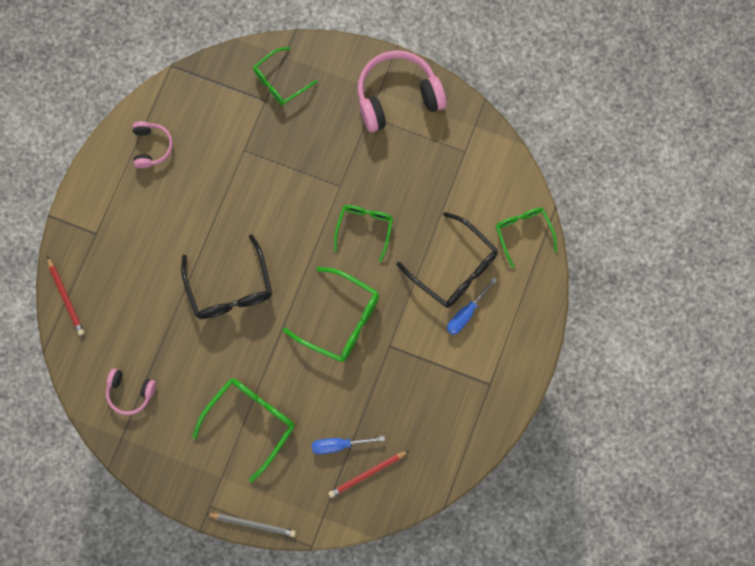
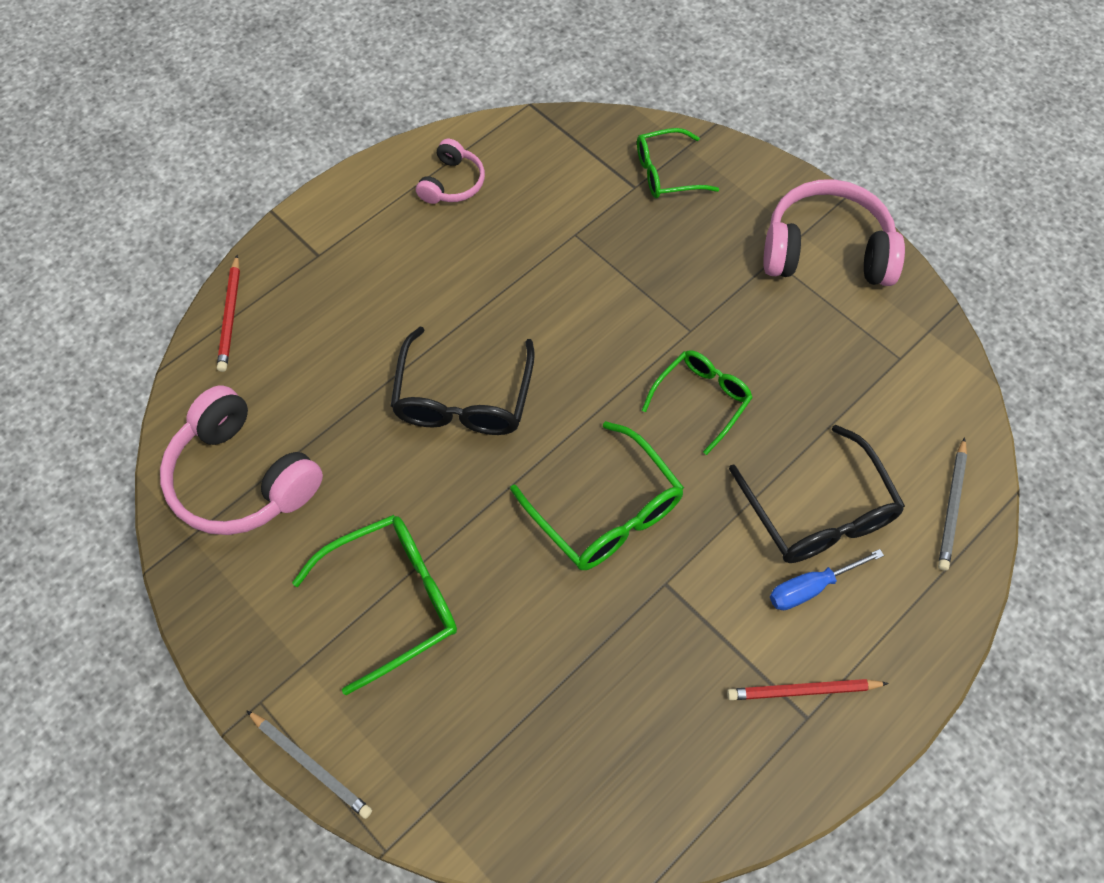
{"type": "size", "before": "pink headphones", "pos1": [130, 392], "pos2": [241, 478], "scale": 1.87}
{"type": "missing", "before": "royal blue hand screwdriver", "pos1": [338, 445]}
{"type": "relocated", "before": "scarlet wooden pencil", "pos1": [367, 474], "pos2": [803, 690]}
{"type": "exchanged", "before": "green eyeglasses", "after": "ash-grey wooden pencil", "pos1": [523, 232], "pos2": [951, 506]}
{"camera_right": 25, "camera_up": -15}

+---+

> WHAT THIS TASK INVOLVES
Search the listing for the word "type". Copy every line in which it occurs.

> RESULT OF THIS EXERCISE
{"type": "size", "before": "pink headphones", "pos1": [130, 392], "pos2": [241, 478], "scale": 1.87}
{"type": "missing", "before": "royal blue hand screwdriver", "pos1": [338, 445]}
{"type": "relocated", "before": "scarlet wooden pencil", "pos1": [367, 474], "pos2": [803, 690]}
{"type": "exchanged", "before": "green eyeglasses", "after": "ash-grey wooden pencil", "pos1": [523, 232], "pos2": [951, 506]}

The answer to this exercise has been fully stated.